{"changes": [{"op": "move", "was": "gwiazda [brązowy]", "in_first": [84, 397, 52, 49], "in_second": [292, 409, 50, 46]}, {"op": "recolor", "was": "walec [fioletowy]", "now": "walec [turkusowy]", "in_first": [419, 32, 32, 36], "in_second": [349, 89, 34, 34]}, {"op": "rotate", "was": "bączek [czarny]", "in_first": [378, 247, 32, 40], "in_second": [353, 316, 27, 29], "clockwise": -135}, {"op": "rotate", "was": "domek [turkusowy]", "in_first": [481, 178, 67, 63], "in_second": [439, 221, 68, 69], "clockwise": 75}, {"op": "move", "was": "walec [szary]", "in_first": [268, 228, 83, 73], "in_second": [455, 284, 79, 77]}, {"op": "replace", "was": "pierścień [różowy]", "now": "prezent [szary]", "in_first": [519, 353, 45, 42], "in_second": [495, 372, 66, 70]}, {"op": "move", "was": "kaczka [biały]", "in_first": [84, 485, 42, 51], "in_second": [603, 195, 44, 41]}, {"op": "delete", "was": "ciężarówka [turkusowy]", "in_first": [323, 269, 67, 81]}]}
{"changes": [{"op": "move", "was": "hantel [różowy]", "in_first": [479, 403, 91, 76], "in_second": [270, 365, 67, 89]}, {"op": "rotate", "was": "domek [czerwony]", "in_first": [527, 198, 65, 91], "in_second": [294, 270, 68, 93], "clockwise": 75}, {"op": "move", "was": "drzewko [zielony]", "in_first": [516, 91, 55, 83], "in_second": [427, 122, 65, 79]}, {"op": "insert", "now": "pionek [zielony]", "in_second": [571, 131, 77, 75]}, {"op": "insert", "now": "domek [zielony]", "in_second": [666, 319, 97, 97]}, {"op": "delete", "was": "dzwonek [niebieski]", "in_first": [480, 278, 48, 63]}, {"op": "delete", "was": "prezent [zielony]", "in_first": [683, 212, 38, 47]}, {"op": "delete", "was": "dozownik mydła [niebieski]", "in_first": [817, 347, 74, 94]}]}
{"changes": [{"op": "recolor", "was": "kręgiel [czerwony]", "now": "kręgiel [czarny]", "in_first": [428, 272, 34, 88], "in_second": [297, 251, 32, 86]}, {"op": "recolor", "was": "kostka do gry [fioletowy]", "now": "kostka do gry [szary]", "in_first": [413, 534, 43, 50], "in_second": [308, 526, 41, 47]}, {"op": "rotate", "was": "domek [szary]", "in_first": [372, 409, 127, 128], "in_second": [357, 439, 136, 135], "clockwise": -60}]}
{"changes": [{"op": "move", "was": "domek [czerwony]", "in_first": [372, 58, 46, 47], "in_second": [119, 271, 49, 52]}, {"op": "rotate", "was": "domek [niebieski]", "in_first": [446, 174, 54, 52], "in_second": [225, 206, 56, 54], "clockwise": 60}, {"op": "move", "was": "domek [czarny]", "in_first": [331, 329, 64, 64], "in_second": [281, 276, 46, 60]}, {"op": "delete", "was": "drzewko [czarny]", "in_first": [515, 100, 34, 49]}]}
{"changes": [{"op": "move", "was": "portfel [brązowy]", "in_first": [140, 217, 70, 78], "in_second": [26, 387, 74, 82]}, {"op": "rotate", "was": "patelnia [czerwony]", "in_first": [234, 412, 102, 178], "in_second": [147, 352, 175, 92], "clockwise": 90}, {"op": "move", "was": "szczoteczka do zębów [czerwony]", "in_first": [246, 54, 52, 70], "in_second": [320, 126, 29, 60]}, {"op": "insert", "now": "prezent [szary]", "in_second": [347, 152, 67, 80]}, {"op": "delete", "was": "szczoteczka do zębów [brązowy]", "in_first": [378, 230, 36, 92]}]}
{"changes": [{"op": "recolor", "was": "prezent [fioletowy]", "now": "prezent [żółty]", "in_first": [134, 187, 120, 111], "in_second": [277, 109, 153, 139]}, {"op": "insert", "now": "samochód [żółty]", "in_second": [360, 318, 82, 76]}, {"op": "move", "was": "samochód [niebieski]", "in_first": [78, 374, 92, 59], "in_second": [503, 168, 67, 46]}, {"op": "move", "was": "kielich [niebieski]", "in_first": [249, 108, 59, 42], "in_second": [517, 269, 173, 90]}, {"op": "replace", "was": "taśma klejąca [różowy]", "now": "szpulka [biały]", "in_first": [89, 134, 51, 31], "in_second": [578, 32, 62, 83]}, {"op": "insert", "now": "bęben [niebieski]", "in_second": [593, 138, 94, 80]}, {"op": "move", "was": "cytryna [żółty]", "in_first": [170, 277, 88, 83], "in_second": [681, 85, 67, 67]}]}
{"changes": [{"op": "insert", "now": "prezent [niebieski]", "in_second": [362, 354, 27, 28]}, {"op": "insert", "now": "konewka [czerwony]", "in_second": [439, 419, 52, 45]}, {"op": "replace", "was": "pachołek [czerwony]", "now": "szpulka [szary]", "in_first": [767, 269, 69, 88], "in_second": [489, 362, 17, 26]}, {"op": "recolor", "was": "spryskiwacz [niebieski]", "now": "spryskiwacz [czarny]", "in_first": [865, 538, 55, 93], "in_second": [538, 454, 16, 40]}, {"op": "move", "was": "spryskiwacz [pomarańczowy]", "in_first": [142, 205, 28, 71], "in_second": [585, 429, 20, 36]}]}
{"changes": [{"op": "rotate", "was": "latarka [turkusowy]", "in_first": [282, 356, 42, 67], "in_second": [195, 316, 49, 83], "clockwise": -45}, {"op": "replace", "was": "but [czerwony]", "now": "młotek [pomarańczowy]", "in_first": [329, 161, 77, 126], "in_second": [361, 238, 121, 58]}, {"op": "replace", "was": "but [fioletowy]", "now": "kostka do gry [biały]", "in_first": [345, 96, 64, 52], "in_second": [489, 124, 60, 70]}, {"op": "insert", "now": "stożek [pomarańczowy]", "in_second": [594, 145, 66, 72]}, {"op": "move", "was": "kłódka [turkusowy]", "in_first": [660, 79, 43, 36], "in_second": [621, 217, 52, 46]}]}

■ ■ ■ ■ ■

▶ _Aim of the task_: Your reply should be the material above, repeated word for word.

▶ _Answer box_:
{"changes": [{"op": "move", "was": "gwiazda [brązowy]", "in_first": [84, 397, 52, 49], "in_second": [292, 409, 50, 46]}, {"op": "recolor", "was": "walec [fioletowy]", "now": "walec [turkusowy]", "in_first": [419, 32, 32, 36], "in_second": [349, 89, 34, 34]}, {"op": "rotate", "was": "bączek [czarny]", "in_first": [378, 247, 32, 40], "in_second": [353, 316, 27, 29], "clockwise": -135}, {"op": "rotate", "was": "domek [turkusowy]", "in_first": [481, 178, 67, 63], "in_second": [439, 221, 68, 69], "clockwise": 75}, {"op": "move", "was": "walec [szary]", "in_first": [268, 228, 83, 73], "in_second": [455, 284, 79, 77]}, {"op": "replace", "was": "pierścień [różowy]", "now": "prezent [szary]", "in_first": [519, 353, 45, 42], "in_second": [495, 372, 66, 70]}, {"op": "move", "was": "kaczka [biały]", "in_first": [84, 485, 42, 51], "in_second": [603, 195, 44, 41]}, {"op": "delete", "was": "ciężarówka [turkusowy]", "in_first": [323, 269, 67, 81]}]}
{"changes": [{"op": "move", "was": "hantel [różowy]", "in_first": [479, 403, 91, 76], "in_second": [270, 365, 67, 89]}, {"op": "rotate", "was": "domek [czerwony]", "in_first": [527, 198, 65, 91], "in_second": [294, 270, 68, 93], "clockwise": 75}, {"op": "move", "was": "drzewko [zielony]", "in_first": [516, 91, 55, 83], "in_second": [427, 122, 65, 79]}, {"op": "insert", "now": "pionek [zielony]", "in_second": [571, 131, 77, 75]}, {"op": "insert", "now": "domek [zielony]", "in_second": [666, 319, 97, 97]}, {"op": "delete", "was": "dzwonek [niebieski]", "in_first": [480, 278, 48, 63]}, {"op": "delete", "was": "prezent [zielony]", "in_first": [683, 212, 38, 47]}, {"op": "delete", "was": "dozownik mydła [niebieski]", "in_first": [817, 347, 74, 94]}]}
{"changes": [{"op": "recolor", "was": "kręgiel [czerwony]", "now": "kręgiel [czarny]", "in_first": [428, 272, 34, 88], "in_second": [297, 251, 32, 86]}, {"op": "recolor", "was": "kostka do gry [fioletowy]", "now": "kostka do gry [szary]", "in_first": [413, 534, 43, 50], "in_second": [308, 526, 41, 47]}, {"op": "rotate", "was": "domek [szary]", "in_first": [372, 409, 127, 128], "in_second": [357, 439, 136, 135], "clockwise": -60}]}
{"changes": [{"op": "move", "was": "domek [czerwony]", "in_first": [372, 58, 46, 47], "in_second": [119, 271, 49, 52]}, {"op": "rotate", "was": "domek [niebieski]", "in_first": [446, 174, 54, 52], "in_second": [225, 206, 56, 54], "clockwise": 60}, {"op": "move", "was": "domek [czarny]", "in_first": [331, 329, 64, 64], "in_second": [281, 276, 46, 60]}, {"op": "delete", "was": "drzewko [czarny]", "in_first": [515, 100, 34, 49]}]}
{"changes": [{"op": "move", "was": "portfel [brązowy]", "in_first": [140, 217, 70, 78], "in_second": [26, 387, 74, 82]}, {"op": "rotate", "was": "patelnia [czerwony]", "in_first": [234, 412, 102, 178], "in_second": [147, 352, 175, 92], "clockwise": 90}, {"op": "move", "was": "szczoteczka do zębów [czerwony]", "in_first": [246, 54, 52, 70], "in_second": [320, 126, 29, 60]}, {"op": "insert", "now": "prezent [szary]", "in_second": [347, 152, 67, 80]}, {"op": "delete", "was": "szczoteczka do zębów [brązowy]", "in_first": [378, 230, 36, 92]}]}
{"changes": [{"op": "recolor", "was": "prezent [fioletowy]", "now": "prezent [żółty]", "in_first": [134, 187, 120, 111], "in_second": [277, 109, 153, 139]}, {"op": "insert", "now": "samochód [żółty]", "in_second": [360, 318, 82, 76]}, {"op": "move", "was": "samochód [niebieski]", "in_first": [78, 374, 92, 59], "in_second": [503, 168, 67, 46]}, {"op": "move", "was": "kielich [niebieski]", "in_first": [249, 108, 59, 42], "in_second": [517, 269, 173, 90]}, {"op": "replace", "was": "taśma klejąca [różowy]", "now": "szpulka [biały]", "in_first": [89, 134, 51, 31], "in_second": [578, 32, 62, 83]}, {"op": "insert", "now": "bęben [niebieski]", "in_second": [593, 138, 94, 80]}, {"op": "move", "was": "cytryna [żółty]", "in_first": [170, 277, 88, 83], "in_second": [681, 85, 67, 67]}]}
{"changes": [{"op": "insert", "now": "prezent [niebieski]", "in_second": [362, 354, 27, 28]}, {"op": "insert", "now": "konewka [czerwony]", "in_second": [439, 419, 52, 45]}, {"op": "replace", "was": "pachołek [czerwony]", "now": "szpulka [szary]", "in_first": [767, 269, 69, 88], "in_second": [489, 362, 17, 26]}, {"op": "recolor", "was": "spryskiwacz [niebieski]", "now": "spryskiwacz [czarny]", "in_first": [865, 538, 55, 93], "in_second": [538, 454, 16, 40]}, {"op": "move", "was": "spryskiwacz [pomarańczowy]", "in_first": [142, 205, 28, 71], "in_second": [585, 429, 20, 36]}]}
{"changes": [{"op": "rotate", "was": "latarka [turkusowy]", "in_first": [282, 356, 42, 67], "in_second": [195, 316, 49, 83], "clockwise": -45}, {"op": "replace", "was": "but [czerwony]", "now": "młotek [pomarańczowy]", "in_first": [329, 161, 77, 126], "in_second": [361, 238, 121, 58]}, {"op": "replace", "was": "but [fioletowy]", "now": "kostka do gry [biały]", "in_first": [345, 96, 64, 52], "in_second": [489, 124, 60, 70]}, {"op": "insert", "now": "stożek [pomarańczowy]", "in_second": [594, 145, 66, 72]}, {"op": "move", "was": "kłódka [turkusowy]", "in_first": [660, 79, 43, 36], "in_second": [621, 217, 52, 46]}]}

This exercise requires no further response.